*** Opening of Material shown ***
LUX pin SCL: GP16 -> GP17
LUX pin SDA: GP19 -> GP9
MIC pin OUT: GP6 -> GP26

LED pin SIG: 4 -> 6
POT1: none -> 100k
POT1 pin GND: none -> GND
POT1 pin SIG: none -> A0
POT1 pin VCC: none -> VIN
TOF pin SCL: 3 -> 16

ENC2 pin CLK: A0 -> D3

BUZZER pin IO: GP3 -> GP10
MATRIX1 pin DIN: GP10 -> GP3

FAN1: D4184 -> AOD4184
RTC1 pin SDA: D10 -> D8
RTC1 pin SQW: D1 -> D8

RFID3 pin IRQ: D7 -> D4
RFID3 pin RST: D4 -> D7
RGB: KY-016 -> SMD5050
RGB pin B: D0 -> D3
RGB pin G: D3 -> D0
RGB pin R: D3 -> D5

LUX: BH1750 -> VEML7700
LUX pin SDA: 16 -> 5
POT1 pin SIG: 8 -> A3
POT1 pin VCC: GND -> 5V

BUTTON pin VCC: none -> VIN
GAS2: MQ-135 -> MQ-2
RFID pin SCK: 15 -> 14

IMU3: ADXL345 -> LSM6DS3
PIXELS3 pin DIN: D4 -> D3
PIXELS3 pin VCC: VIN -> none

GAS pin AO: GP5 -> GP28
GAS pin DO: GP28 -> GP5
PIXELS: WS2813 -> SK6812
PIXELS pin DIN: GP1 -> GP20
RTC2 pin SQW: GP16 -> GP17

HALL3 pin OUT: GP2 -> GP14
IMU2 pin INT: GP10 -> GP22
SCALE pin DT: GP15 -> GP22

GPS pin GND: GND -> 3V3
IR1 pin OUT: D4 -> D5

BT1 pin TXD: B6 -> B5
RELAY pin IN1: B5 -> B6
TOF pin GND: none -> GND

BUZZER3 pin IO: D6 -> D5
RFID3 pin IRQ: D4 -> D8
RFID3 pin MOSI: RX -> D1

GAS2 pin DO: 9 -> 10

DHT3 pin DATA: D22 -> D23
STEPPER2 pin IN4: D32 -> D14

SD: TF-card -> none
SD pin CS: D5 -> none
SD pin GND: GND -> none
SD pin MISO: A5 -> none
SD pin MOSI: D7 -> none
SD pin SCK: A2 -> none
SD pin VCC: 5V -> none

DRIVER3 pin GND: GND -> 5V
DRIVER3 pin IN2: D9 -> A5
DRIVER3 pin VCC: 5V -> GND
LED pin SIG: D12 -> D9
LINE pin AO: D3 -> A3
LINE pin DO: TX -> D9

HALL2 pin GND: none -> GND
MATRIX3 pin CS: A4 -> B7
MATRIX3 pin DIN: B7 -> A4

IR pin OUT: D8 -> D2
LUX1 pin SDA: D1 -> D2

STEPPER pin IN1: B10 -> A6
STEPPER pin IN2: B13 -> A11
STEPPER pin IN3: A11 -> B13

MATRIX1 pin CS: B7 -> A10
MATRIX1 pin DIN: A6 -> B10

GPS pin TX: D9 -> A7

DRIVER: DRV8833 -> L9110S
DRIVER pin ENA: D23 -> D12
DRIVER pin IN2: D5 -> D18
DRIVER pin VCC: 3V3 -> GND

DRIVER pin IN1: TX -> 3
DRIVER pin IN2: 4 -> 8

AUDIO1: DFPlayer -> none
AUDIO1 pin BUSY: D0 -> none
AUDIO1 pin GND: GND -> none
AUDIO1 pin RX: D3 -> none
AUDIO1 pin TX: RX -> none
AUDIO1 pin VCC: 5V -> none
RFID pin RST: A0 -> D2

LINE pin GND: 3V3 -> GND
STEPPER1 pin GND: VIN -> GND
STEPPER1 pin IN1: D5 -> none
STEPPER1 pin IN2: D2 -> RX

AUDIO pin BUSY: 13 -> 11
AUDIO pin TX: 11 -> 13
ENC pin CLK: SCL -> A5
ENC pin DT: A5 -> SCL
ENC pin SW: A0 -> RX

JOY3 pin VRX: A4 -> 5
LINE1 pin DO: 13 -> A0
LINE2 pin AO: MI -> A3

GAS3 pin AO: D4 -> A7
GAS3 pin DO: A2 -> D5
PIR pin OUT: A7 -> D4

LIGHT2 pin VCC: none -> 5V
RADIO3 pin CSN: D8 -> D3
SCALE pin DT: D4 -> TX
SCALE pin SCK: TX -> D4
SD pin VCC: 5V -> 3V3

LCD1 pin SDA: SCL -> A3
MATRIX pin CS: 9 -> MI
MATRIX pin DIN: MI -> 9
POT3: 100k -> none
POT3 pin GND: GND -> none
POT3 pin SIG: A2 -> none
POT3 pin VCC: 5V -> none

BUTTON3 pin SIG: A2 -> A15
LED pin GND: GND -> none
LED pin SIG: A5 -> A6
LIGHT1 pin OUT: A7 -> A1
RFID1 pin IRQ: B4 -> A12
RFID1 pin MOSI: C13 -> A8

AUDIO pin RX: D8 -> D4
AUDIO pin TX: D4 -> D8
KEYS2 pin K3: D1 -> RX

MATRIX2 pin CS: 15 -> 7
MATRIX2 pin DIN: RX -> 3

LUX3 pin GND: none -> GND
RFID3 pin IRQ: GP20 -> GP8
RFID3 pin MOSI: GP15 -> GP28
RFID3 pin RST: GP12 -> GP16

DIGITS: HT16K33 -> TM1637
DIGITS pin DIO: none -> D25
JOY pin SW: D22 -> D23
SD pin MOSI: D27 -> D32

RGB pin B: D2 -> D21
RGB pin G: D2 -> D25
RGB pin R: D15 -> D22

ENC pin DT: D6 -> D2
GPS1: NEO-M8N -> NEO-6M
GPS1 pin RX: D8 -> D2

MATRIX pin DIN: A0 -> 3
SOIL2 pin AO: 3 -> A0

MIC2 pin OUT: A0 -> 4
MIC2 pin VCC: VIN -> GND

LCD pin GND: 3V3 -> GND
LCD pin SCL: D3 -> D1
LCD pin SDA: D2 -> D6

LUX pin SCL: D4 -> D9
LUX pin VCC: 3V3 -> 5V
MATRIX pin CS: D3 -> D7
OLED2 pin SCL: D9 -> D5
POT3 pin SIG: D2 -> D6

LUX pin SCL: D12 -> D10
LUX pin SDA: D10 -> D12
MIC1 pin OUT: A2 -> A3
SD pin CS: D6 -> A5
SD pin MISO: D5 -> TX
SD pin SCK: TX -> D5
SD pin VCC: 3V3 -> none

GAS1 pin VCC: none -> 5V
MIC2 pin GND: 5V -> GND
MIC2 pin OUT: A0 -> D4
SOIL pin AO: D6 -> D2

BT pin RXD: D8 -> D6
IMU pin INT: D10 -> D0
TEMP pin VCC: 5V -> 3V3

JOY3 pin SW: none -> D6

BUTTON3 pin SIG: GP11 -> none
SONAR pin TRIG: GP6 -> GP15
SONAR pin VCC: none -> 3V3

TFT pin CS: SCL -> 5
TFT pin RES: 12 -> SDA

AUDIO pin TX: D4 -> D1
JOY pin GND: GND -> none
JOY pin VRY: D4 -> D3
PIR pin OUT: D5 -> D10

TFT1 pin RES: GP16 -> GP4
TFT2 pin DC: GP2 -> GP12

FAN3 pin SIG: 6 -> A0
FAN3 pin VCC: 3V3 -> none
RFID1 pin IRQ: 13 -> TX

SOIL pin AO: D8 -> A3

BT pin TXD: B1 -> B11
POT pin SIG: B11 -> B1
*** Close of Material shown ***
Your goal: How many lines in the records above hold the string "SONAR"? Only the number is wanted.

Written solution: 2